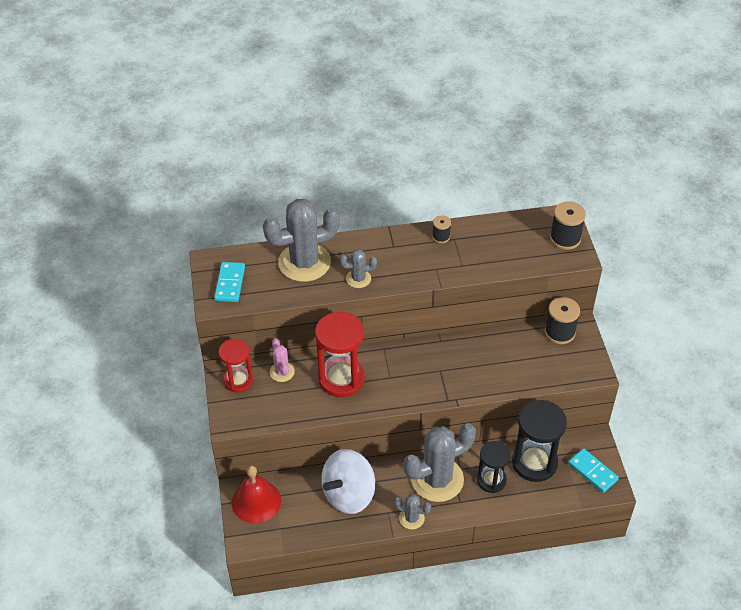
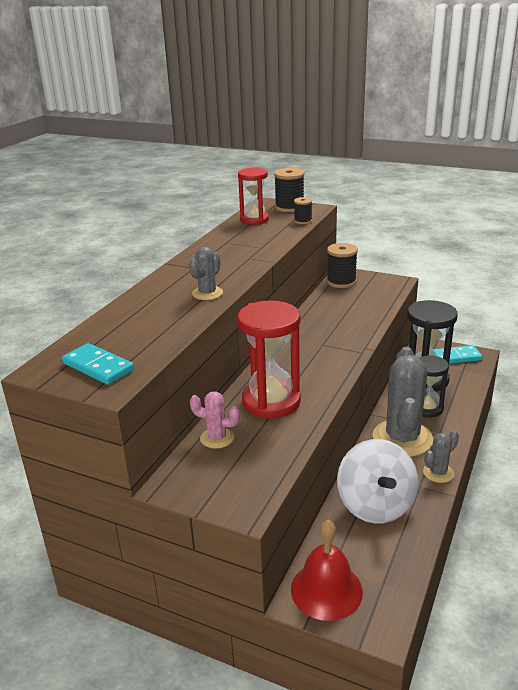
camera: 55 degrees left, 20 degrees down
(238, 380) = (191, 476): red hourglass -> red hourglass (254, 220)
(304, 262) = (142, 314): grey cactus -> none
(441, 237) = (215, 246): black spool -> black spool (303, 221)

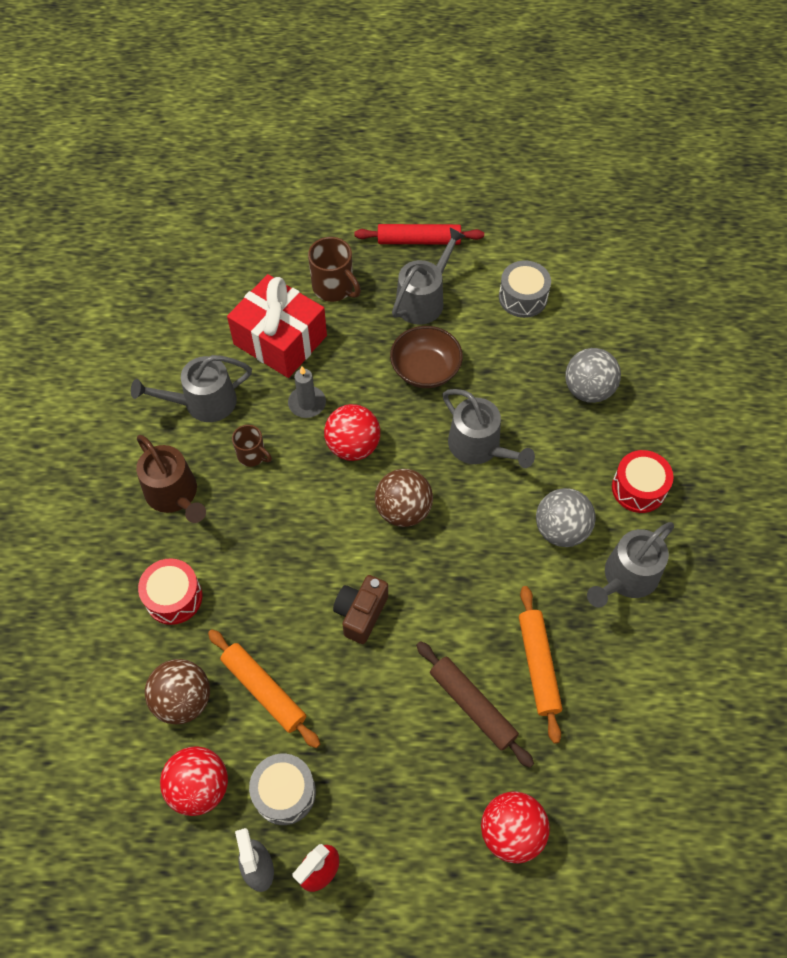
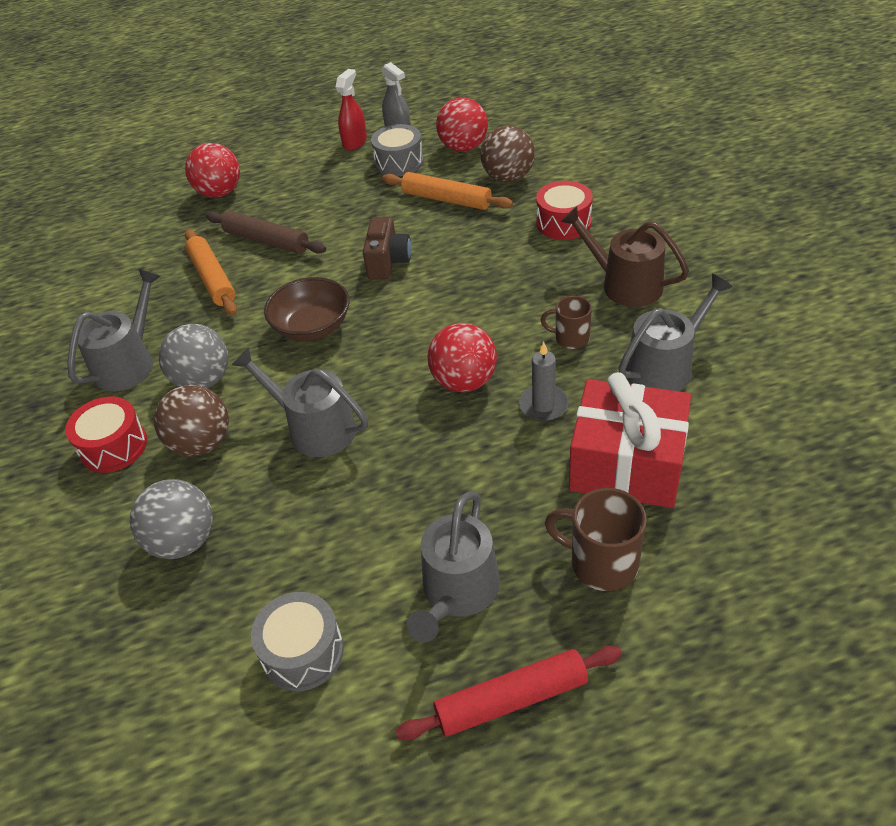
camera: 165 degrees right, 15 degrees down
(403, 510) = (380, 344): brown ball -> brown ball (201, 443)
(425, 369) = (414, 493): brown bowl -> brown bowl (312, 327)

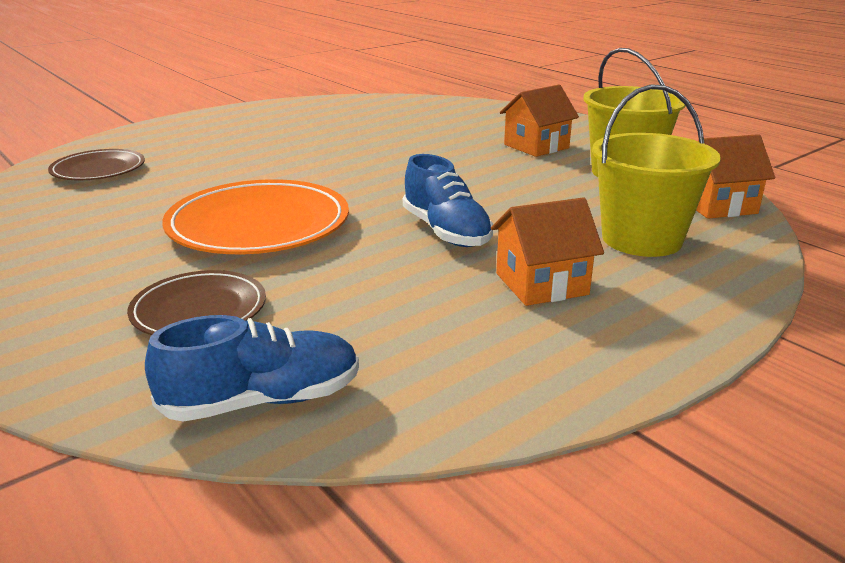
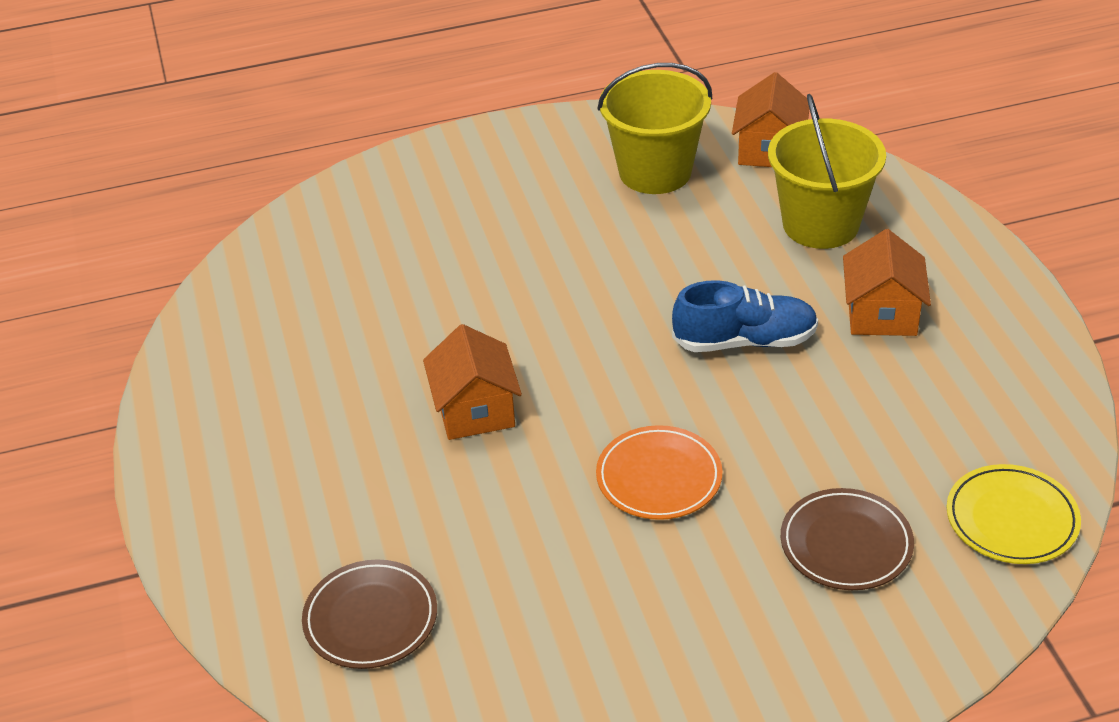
camera: 65 degrees left, 15 degrees up
(258, 225) = (659, 477): orange plate -> orange plate, size x0.59
(262, 401) = (1011, 519): blue shoe -> yellow plate
(536, 146) = (533, 203): orange house -> orange house (475, 410)

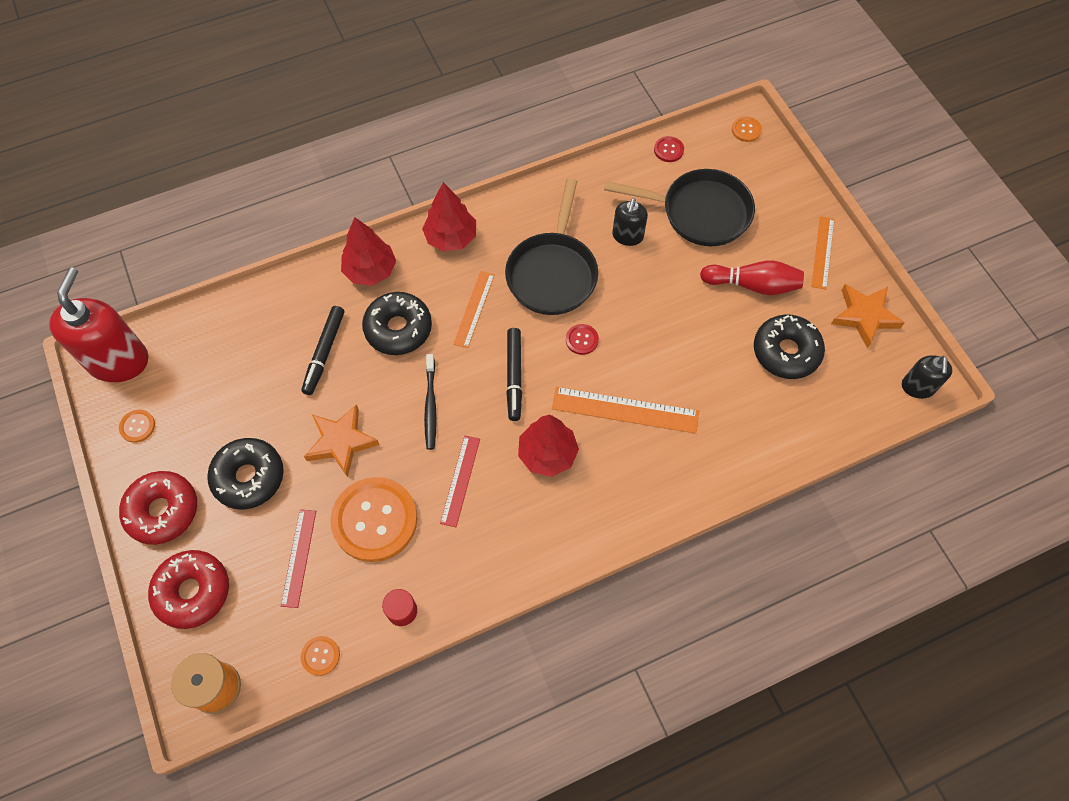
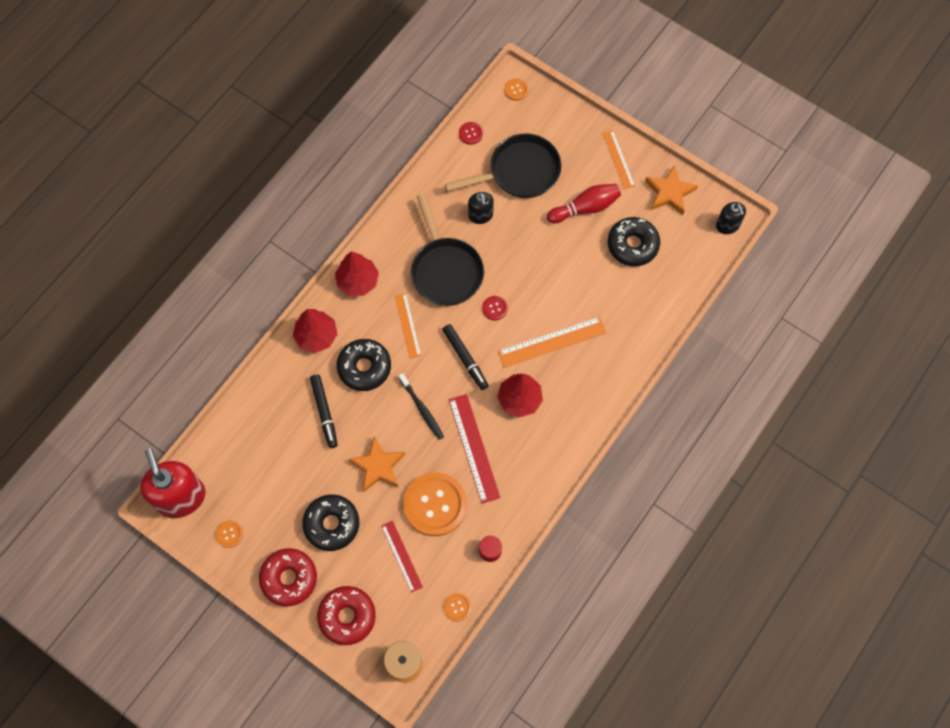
camera: 30 degrees left, 5 degrees up
(460, 480) = (474, 448): red ruler -> red ruler, size x1.57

• WHAT IS REQUIRED:
With the pictures omitted, the records above are to be repeated exactly.

• WRITTEN ANSWER:
camera: 55 degrees left, 20 degrees down
(238, 380) = (191, 476): red hourglass -> red hourglass (254, 220)
(304, 262) = (142, 314): grey cactus -> none
(441, 237) = (215, 246): black spool -> black spool (303, 221)

camera: 165 degrees right, 15 degrees down
(403, 510) = (380, 344): brown ball -> brown ball (201, 443)
(425, 369) = (414, 493): brown bowl -> brown bowl (312, 327)

camera: 65 degrees left, 15 degrees up
(258, 225) = (659, 477): orange plate -> orange plate, size x0.59
(262, 401) = (1011, 519): blue shoe -> yellow plate
(536, 146) = (533, 203): orange house -> orange house (475, 410)

camera: 30 degrees left, 5 degrees up
(460, 480) = (474, 448): red ruler -> red ruler, size x1.57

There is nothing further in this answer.